- Given data:
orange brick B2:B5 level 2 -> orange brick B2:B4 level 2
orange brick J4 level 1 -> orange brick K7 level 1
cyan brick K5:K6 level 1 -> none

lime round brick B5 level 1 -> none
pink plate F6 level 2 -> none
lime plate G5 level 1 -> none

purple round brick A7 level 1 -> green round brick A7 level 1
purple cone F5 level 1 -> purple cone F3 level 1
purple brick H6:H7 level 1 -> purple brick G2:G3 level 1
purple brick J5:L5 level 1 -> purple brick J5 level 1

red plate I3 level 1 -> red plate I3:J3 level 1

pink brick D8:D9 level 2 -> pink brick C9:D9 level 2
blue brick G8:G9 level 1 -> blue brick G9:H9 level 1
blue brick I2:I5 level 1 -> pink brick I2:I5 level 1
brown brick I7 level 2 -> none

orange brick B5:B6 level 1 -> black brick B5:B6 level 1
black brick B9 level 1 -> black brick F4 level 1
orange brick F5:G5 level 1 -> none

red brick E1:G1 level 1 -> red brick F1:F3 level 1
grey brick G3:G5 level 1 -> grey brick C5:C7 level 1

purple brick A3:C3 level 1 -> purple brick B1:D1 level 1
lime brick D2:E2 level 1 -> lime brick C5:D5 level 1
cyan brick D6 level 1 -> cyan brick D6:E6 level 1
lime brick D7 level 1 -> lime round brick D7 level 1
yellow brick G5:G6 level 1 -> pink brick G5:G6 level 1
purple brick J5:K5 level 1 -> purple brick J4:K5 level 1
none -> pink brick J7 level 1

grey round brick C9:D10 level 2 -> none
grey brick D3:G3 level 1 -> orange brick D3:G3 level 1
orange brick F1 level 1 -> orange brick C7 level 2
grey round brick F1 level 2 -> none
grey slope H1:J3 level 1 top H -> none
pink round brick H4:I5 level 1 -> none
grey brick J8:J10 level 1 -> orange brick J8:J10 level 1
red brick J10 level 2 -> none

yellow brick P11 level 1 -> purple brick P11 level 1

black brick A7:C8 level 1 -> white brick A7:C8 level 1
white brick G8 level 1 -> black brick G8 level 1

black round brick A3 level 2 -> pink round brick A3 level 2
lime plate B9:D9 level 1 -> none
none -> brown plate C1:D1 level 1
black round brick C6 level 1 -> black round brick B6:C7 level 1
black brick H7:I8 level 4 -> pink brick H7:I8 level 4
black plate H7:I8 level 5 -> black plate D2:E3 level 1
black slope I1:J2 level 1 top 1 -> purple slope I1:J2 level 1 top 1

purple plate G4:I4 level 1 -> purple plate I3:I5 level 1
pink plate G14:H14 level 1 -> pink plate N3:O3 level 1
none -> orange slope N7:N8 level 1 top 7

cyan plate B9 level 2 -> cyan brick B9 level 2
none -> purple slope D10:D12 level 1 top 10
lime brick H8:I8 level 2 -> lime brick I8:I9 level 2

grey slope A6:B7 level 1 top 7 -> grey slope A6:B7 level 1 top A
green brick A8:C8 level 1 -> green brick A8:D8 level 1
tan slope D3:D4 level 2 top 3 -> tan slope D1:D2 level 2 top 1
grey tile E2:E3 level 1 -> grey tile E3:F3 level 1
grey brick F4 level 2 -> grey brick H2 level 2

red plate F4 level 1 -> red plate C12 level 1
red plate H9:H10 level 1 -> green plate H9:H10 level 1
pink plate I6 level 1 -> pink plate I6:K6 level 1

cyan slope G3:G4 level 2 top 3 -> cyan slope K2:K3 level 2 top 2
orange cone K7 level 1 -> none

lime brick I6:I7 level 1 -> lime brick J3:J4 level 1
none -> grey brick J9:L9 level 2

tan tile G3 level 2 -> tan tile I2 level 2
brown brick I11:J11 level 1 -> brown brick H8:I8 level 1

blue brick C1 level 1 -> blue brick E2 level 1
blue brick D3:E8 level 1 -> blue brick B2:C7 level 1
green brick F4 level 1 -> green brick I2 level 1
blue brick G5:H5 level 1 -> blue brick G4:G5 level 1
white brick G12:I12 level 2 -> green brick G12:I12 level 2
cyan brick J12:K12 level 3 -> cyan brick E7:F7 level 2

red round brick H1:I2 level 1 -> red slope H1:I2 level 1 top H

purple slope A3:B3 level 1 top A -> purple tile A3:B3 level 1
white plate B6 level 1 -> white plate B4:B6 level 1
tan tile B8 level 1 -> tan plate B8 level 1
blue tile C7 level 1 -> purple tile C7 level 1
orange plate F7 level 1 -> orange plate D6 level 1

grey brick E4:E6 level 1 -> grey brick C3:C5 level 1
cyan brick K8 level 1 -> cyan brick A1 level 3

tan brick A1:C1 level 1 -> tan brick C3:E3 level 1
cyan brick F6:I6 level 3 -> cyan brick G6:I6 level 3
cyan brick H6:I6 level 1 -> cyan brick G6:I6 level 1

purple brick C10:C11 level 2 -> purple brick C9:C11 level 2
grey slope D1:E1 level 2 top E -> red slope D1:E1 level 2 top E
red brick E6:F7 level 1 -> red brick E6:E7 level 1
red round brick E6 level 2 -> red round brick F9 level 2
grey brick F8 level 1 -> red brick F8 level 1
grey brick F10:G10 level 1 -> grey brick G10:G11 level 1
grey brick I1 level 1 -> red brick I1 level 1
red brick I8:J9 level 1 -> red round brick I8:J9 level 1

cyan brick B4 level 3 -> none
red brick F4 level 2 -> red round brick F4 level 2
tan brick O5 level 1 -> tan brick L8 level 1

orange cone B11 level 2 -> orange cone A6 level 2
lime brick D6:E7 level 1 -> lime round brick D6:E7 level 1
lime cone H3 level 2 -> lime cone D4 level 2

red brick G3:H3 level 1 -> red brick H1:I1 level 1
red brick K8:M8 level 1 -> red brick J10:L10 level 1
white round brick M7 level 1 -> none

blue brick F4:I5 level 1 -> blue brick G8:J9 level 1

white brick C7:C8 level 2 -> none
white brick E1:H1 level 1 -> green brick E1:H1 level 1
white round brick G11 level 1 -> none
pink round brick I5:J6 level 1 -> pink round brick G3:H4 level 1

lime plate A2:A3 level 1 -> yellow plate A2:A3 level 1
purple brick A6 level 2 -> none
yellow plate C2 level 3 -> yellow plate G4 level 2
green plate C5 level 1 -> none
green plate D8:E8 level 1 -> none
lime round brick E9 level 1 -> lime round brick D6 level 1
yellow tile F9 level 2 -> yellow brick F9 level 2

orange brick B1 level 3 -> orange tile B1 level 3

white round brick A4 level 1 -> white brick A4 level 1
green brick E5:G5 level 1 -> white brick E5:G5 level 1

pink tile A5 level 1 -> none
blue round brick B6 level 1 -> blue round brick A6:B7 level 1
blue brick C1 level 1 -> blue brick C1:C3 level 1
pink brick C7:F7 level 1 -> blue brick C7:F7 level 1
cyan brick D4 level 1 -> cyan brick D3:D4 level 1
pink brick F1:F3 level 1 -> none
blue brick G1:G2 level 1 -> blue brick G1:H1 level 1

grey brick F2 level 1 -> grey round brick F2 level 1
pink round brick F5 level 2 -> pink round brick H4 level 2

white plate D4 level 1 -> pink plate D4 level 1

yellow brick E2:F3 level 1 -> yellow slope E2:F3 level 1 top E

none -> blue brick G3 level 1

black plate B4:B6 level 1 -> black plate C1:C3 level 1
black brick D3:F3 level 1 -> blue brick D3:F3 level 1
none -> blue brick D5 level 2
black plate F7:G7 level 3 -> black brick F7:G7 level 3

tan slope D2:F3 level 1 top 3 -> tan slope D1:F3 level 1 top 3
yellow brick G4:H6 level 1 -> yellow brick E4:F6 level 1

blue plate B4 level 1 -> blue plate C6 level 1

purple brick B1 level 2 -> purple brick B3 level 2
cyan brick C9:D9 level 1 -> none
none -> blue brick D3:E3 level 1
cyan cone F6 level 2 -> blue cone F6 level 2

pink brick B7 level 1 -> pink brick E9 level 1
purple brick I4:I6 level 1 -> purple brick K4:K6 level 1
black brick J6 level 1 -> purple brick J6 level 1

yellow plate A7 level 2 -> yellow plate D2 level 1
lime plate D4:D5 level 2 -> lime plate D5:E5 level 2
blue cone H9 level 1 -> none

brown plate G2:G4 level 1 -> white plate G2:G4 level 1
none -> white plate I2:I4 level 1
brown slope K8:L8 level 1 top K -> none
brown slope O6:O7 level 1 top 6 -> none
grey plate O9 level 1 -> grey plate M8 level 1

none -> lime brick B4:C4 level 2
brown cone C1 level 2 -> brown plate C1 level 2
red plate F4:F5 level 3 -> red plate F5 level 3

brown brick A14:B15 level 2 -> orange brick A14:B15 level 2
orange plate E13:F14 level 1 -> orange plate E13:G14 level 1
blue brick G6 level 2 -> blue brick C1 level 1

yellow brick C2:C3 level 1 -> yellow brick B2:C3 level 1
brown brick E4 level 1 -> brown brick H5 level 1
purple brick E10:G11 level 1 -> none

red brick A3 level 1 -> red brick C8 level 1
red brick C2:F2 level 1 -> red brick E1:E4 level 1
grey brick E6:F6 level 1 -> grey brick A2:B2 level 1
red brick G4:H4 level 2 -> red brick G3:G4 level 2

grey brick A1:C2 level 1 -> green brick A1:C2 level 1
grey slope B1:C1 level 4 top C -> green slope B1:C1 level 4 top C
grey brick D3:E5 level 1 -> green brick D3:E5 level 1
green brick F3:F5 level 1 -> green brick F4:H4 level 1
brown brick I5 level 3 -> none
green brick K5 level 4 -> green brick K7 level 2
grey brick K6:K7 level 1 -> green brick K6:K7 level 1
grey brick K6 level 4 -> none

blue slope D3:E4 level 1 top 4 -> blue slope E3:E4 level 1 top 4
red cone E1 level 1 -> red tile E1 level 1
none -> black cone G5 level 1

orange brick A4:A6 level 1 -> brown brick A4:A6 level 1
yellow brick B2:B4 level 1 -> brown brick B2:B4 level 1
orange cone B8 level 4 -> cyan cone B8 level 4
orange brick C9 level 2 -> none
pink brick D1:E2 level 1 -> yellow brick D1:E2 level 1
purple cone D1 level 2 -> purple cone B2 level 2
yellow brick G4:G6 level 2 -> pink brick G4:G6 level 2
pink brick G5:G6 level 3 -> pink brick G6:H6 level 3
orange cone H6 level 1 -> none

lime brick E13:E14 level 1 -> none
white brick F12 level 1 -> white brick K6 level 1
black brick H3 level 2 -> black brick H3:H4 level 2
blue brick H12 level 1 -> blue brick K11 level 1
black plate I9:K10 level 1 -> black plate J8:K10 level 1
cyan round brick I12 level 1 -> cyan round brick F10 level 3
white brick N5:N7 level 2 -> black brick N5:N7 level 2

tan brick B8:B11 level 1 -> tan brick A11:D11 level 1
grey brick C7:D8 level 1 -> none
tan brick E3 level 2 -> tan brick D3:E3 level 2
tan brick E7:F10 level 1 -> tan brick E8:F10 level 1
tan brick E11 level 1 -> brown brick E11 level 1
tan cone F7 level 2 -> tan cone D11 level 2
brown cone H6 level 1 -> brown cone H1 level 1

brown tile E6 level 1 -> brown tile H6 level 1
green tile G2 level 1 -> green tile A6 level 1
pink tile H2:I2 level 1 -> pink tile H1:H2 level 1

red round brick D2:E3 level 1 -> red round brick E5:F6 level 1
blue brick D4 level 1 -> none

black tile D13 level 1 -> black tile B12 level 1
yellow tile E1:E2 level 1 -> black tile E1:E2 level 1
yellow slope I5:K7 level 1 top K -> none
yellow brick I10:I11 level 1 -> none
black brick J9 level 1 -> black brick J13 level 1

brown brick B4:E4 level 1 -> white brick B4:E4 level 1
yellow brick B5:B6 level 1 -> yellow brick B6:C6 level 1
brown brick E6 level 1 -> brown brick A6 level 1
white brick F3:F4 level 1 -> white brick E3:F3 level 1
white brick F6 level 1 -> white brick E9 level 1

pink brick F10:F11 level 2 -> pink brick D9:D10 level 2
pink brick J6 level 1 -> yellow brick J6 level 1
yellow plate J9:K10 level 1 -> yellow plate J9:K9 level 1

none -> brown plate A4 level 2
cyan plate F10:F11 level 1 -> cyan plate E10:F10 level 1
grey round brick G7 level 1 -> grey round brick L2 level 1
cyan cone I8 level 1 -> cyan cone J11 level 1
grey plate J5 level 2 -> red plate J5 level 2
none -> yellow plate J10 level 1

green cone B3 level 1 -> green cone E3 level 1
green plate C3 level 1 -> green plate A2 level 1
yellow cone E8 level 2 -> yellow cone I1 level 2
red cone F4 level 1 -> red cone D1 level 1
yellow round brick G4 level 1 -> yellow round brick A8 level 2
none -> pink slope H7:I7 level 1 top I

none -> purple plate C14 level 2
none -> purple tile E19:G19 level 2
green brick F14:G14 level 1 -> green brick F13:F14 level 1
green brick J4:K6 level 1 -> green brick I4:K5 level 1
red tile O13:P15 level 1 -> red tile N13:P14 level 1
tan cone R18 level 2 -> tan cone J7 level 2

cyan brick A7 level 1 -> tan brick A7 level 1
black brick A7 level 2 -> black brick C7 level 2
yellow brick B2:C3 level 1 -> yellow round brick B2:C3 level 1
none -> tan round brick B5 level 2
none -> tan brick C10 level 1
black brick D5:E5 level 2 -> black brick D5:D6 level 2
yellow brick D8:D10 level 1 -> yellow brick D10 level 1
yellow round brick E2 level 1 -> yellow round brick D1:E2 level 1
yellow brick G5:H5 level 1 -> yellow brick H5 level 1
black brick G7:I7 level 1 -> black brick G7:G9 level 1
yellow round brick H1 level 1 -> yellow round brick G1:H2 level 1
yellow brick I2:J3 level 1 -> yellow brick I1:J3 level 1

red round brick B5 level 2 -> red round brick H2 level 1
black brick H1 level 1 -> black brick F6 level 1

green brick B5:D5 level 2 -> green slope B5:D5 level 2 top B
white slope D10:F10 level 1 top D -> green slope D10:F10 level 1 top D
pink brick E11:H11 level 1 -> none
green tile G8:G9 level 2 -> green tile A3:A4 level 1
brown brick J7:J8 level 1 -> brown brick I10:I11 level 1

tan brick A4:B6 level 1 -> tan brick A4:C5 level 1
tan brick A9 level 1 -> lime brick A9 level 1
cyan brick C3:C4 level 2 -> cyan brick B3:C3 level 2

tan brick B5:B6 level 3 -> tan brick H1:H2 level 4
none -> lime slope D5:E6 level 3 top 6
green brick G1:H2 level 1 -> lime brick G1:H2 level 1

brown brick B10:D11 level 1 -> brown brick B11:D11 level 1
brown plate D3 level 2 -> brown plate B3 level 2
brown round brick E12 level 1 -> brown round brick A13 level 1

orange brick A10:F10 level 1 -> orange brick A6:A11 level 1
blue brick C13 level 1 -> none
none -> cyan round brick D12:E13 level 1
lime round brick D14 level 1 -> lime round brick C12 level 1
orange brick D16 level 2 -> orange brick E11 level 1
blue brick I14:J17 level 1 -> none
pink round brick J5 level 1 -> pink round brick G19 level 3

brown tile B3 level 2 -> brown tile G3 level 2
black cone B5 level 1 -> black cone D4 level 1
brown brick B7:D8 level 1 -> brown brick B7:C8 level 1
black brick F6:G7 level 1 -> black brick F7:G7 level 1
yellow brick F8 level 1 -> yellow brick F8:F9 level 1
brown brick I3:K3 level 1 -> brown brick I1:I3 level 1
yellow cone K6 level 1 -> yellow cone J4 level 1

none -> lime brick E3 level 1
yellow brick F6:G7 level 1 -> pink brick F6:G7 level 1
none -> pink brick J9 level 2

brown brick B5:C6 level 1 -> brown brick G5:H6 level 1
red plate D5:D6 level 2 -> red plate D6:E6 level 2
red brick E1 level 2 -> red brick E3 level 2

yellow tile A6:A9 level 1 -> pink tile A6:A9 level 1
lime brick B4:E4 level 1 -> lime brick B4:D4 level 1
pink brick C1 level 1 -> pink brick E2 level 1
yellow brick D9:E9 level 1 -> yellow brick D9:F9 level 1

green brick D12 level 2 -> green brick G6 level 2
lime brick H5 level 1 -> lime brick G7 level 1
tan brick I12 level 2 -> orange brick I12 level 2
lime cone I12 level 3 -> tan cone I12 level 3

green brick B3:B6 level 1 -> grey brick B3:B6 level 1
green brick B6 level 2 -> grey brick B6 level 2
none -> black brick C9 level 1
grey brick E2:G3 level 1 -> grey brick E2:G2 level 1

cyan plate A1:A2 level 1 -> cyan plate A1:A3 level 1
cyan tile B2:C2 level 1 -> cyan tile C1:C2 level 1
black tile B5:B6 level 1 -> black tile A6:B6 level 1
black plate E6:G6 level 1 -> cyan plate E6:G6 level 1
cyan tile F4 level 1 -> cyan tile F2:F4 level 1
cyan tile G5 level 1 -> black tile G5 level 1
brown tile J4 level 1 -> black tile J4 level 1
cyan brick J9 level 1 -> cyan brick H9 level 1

- Assignment: Up to and including the line containing "purple brick J5:L5", please write out the listing exactly, starting from its first line.

- Response to this exercise:
orange brick B2:B5 level 2 -> orange brick B2:B4 level 2
orange brick J4 level 1 -> orange brick K7 level 1
cyan brick K5:K6 level 1 -> none

lime round brick B5 level 1 -> none
pink plate F6 level 2 -> none
lime plate G5 level 1 -> none

purple round brick A7 level 1 -> green round brick A7 level 1
purple cone F5 level 1 -> purple cone F3 level 1
purple brick H6:H7 level 1 -> purple brick G2:G3 level 1
purple brick J5:L5 level 1 -> purple brick J5 level 1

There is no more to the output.